- **Work required**: The records below must be copied out completely and exactly.

Top of Excerpted data

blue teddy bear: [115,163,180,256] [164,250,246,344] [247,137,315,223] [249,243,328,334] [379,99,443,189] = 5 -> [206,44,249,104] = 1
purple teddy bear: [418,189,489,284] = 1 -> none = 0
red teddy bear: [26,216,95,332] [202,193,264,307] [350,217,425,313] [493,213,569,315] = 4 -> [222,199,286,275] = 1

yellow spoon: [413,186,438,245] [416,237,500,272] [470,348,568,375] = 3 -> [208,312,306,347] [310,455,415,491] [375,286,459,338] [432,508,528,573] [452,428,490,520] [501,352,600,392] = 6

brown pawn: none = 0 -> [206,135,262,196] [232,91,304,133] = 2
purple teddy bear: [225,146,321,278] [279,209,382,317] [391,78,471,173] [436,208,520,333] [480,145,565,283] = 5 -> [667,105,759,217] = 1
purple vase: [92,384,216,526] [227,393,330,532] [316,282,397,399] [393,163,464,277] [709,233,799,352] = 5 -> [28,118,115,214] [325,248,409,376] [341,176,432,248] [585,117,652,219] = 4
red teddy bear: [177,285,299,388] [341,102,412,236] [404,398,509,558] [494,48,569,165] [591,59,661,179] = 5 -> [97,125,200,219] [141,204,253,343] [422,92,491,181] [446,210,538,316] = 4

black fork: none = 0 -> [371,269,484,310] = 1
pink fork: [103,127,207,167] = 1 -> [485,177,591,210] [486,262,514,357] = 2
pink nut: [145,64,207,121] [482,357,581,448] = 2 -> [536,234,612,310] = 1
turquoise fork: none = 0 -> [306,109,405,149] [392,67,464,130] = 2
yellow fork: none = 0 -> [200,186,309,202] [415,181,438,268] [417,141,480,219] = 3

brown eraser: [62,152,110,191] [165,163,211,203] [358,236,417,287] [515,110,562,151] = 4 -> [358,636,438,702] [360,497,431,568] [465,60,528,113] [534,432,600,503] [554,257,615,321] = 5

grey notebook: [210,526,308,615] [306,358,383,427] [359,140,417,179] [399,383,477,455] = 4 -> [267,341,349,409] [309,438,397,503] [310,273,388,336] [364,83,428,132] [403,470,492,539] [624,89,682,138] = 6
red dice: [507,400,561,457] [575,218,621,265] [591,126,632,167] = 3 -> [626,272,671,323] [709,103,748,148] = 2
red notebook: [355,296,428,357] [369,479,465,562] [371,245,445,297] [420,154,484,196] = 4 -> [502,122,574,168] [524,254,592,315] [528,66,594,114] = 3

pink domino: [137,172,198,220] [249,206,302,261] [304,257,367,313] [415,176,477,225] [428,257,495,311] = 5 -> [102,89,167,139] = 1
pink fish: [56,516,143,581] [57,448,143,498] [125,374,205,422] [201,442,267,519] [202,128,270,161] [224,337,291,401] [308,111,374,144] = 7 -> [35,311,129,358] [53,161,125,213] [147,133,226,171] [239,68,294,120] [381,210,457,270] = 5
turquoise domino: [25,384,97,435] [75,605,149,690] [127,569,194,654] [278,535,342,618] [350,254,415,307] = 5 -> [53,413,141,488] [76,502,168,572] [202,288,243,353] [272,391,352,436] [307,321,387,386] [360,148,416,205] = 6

Bottom of Excerpted data

- **Written response**:
blue teddy bear: [115,163,180,256] [164,250,246,344] [247,137,315,223] [249,243,328,334] [379,99,443,189] = 5 -> [206,44,249,104] = 1
purple teddy bear: [418,189,489,284] = 1 -> none = 0
red teddy bear: [26,216,95,332] [202,193,264,307] [350,217,425,313] [493,213,569,315] = 4 -> [222,199,286,275] = 1

yellow spoon: [413,186,438,245] [416,237,500,272] [470,348,568,375] = 3 -> [208,312,306,347] [310,455,415,491] [375,286,459,338] [432,508,528,573] [452,428,490,520] [501,352,600,392] = 6

brown pawn: none = 0 -> [206,135,262,196] [232,91,304,133] = 2
purple teddy bear: [225,146,321,278] [279,209,382,317] [391,78,471,173] [436,208,520,333] [480,145,565,283] = 5 -> [667,105,759,217] = 1
purple vase: [92,384,216,526] [227,393,330,532] [316,282,397,399] [393,163,464,277] [709,233,799,352] = 5 -> [28,118,115,214] [325,248,409,376] [341,176,432,248] [585,117,652,219] = 4
red teddy bear: [177,285,299,388] [341,102,412,236] [404,398,509,558] [494,48,569,165] [591,59,661,179] = 5 -> [97,125,200,219] [141,204,253,343] [422,92,491,181] [446,210,538,316] = 4

black fork: none = 0 -> [371,269,484,310] = 1
pink fork: [103,127,207,167] = 1 -> [485,177,591,210] [486,262,514,357] = 2
pink nut: [145,64,207,121] [482,357,581,448] = 2 -> [536,234,612,310] = 1
turquoise fork: none = 0 -> [306,109,405,149] [392,67,464,130] = 2
yellow fork: none = 0 -> [200,186,309,202] [415,181,438,268] [417,141,480,219] = 3

brown eraser: [62,152,110,191] [165,163,211,203] [358,236,417,287] [515,110,562,151] = 4 -> [358,636,438,702] [360,497,431,568] [465,60,528,113] [534,432,600,503] [554,257,615,321] = 5

grey notebook: [210,526,308,615] [306,358,383,427] [359,140,417,179] [399,383,477,455] = 4 -> [267,341,349,409] [309,438,397,503] [310,273,388,336] [364,83,428,132] [403,470,492,539] [624,89,682,138] = 6
red dice: [507,400,561,457] [575,218,621,265] [591,126,632,167] = 3 -> [626,272,671,323] [709,103,748,148] = 2
red notebook: [355,296,428,357] [369,479,465,562] [371,245,445,297] [420,154,484,196] = 4 -> [502,122,574,168] [524,254,592,315] [528,66,594,114] = 3

pink domino: [137,172,198,220] [249,206,302,261] [304,257,367,313] [415,176,477,225] [428,257,495,311] = 5 -> [102,89,167,139] = 1
pink fish: [56,516,143,581] [57,448,143,498] [125,374,205,422] [201,442,267,519] [202,128,270,161] [224,337,291,401] [308,111,374,144] = 7 -> [35,311,129,358] [53,161,125,213] [147,133,226,171] [239,68,294,120] [381,210,457,270] = 5
turquoise domino: [25,384,97,435] [75,605,149,690] [127,569,194,654] [278,535,342,618] [350,254,415,307] = 5 -> [53,413,141,488] [76,502,168,572] [202,288,243,353] [272,391,352,436] [307,321,387,386] [360,148,416,205] = 6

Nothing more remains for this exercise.